TASK STATEMENT:
Your answer is a copy of every line in the records where "plate" appears.

(Data extracted from a collection)
────────────────
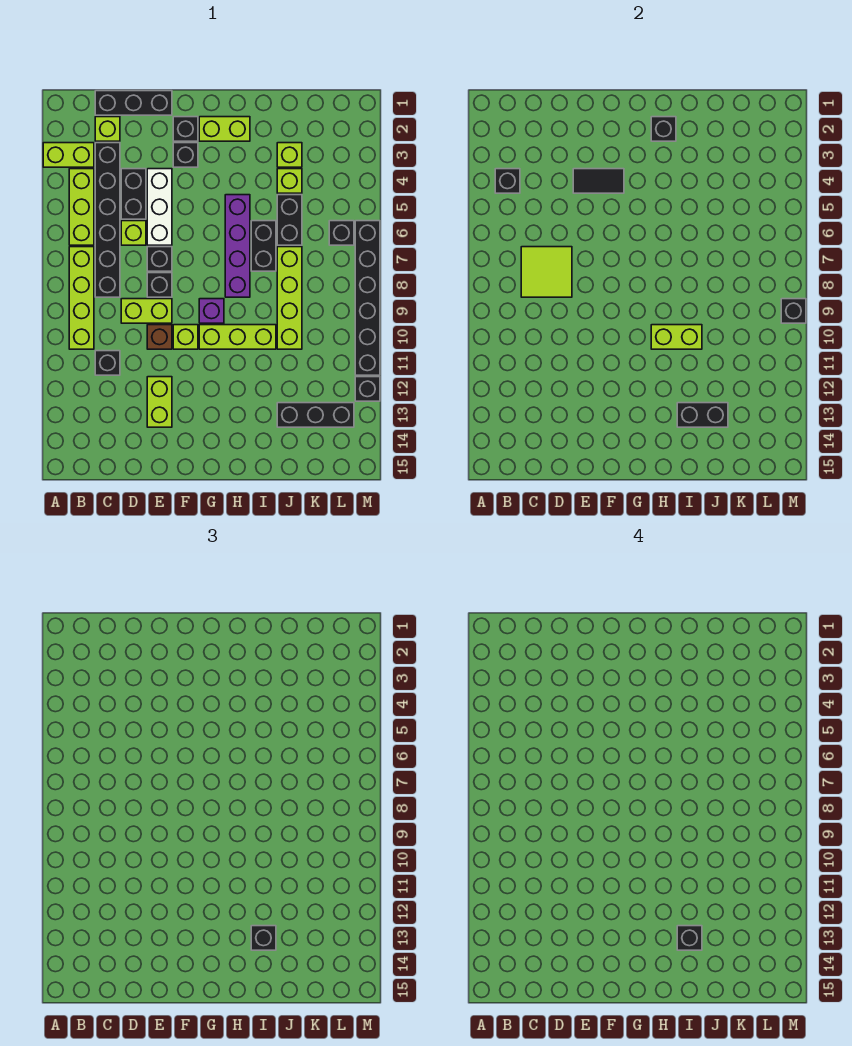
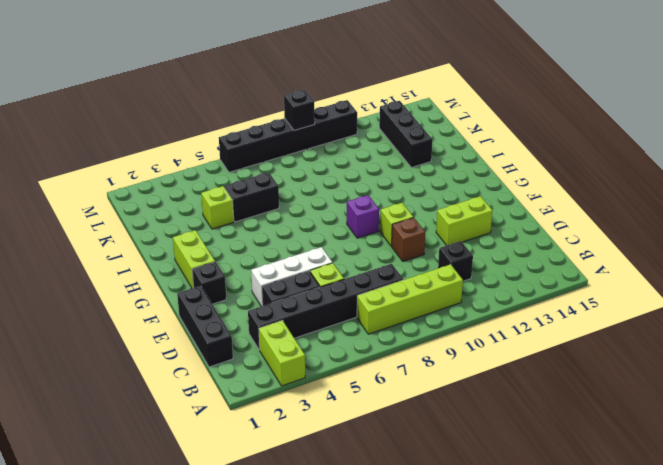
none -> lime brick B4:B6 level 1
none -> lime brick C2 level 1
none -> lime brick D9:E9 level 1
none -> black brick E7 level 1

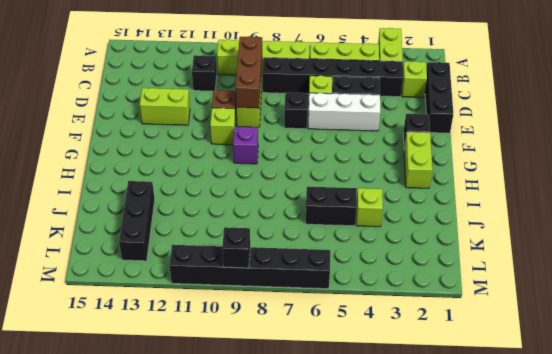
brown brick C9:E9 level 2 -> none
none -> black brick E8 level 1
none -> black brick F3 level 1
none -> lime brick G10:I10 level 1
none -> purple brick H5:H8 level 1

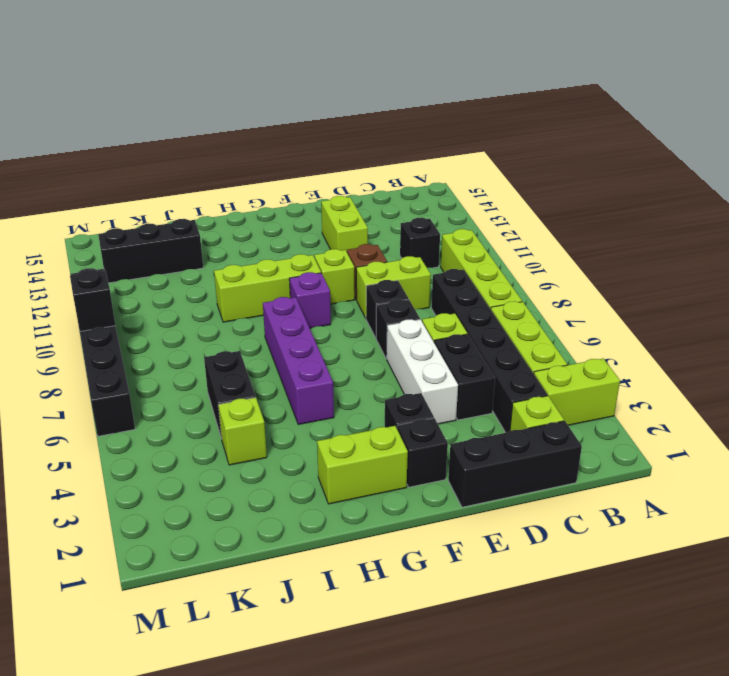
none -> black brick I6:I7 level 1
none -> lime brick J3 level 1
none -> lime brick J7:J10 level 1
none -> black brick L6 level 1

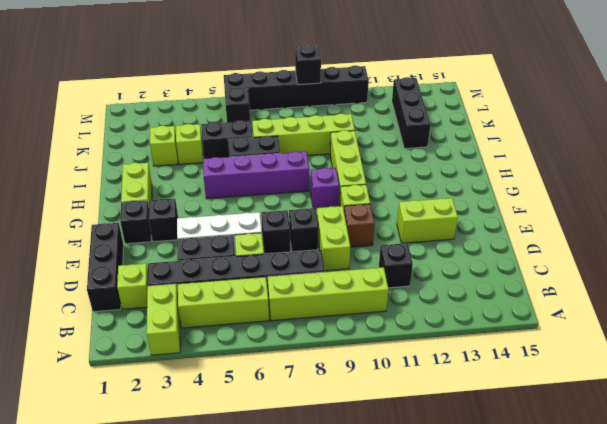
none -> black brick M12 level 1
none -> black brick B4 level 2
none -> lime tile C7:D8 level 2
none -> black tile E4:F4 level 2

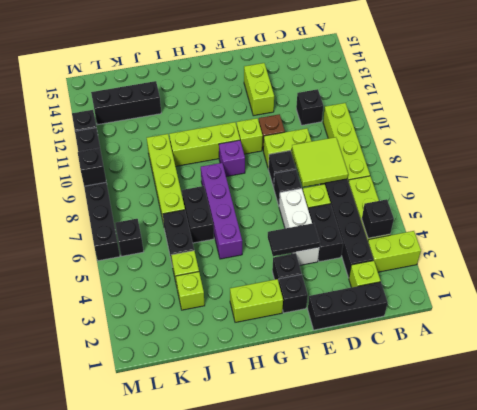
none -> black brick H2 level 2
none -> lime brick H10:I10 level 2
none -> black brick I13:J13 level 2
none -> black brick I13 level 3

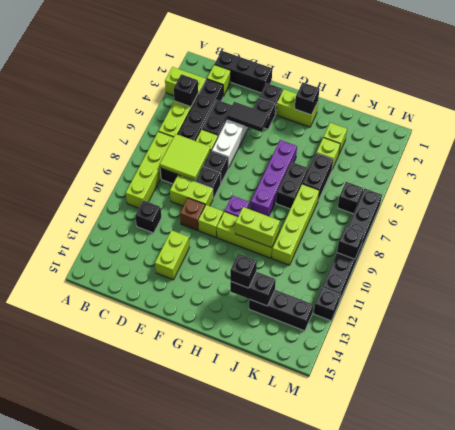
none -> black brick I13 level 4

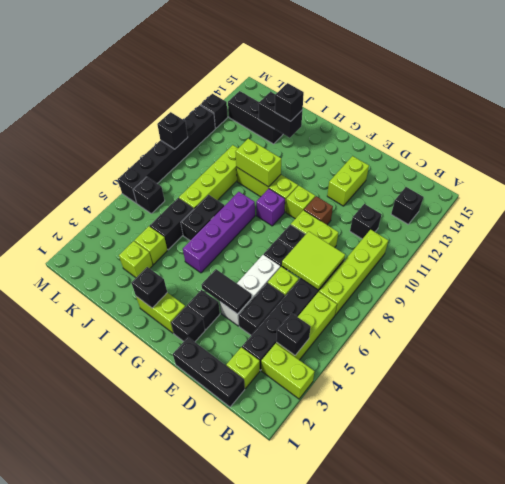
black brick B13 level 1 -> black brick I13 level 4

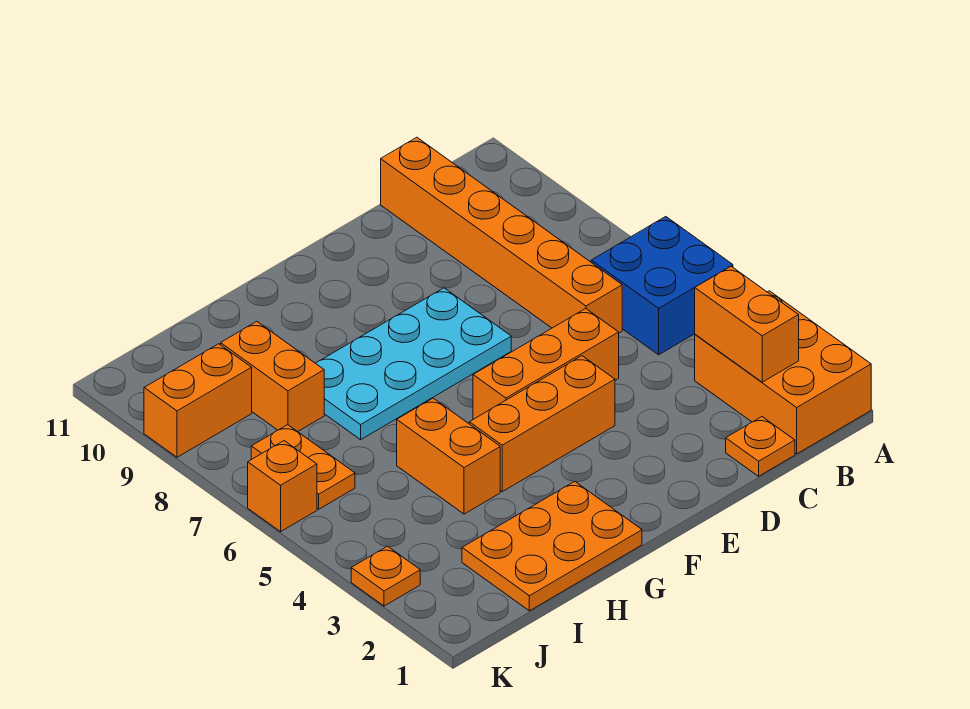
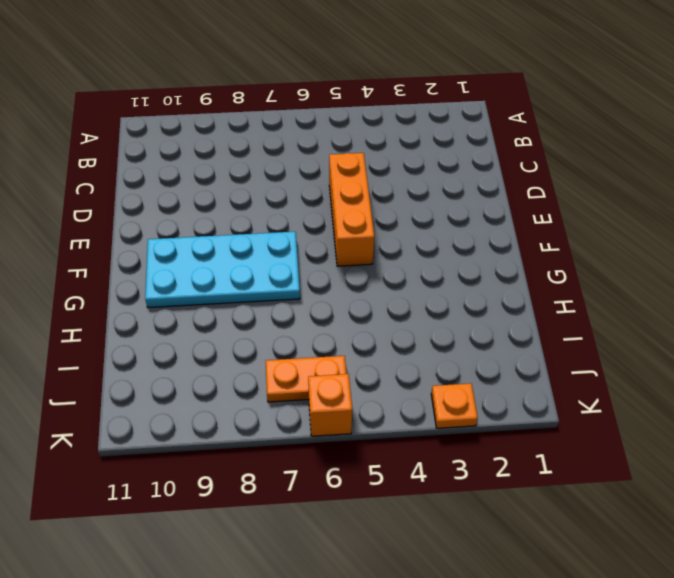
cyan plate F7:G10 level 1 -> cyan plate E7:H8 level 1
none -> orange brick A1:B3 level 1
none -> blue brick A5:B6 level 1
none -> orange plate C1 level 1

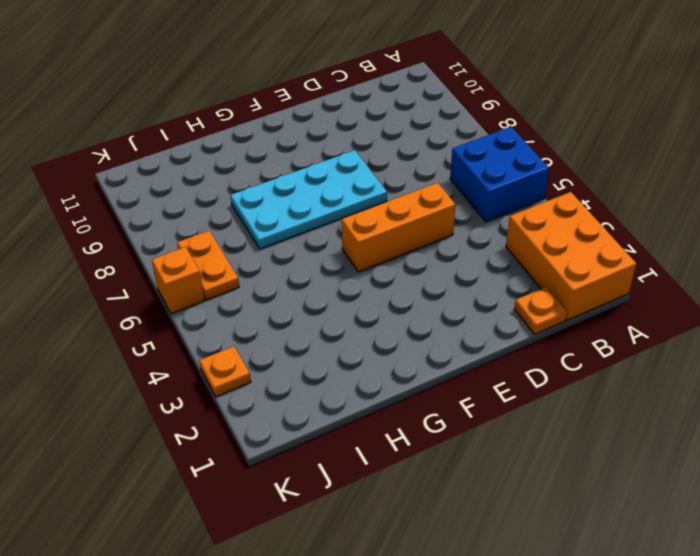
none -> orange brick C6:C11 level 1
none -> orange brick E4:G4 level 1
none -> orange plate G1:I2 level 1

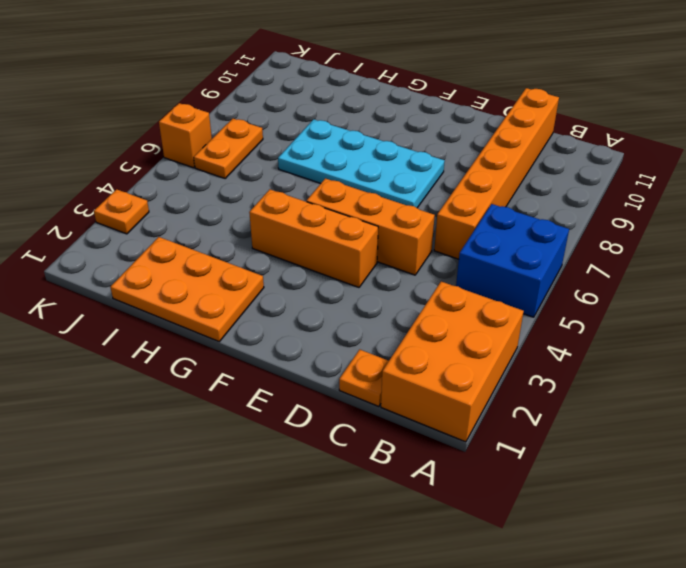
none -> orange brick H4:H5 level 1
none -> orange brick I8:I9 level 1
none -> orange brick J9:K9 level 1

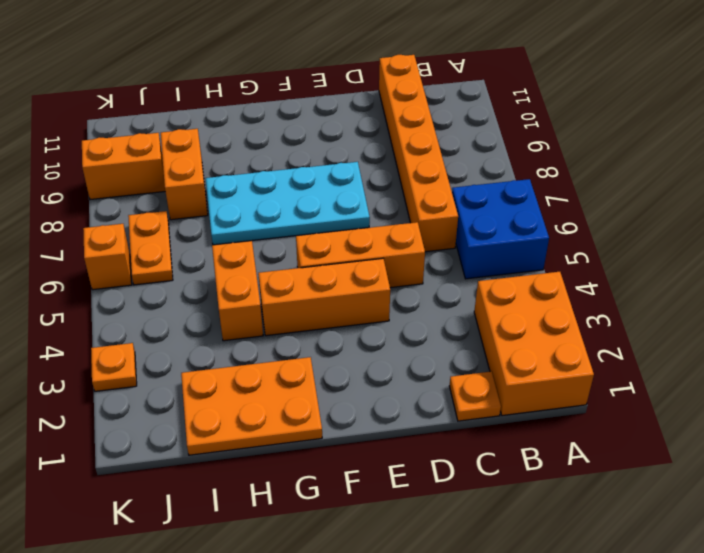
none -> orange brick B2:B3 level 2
────────────────
ANSWER TO THIS EXERCISE:
cyan plate F7:G10 level 1 -> cyan plate E7:H8 level 1
none -> orange plate C1 level 1
none -> orange plate G1:I2 level 1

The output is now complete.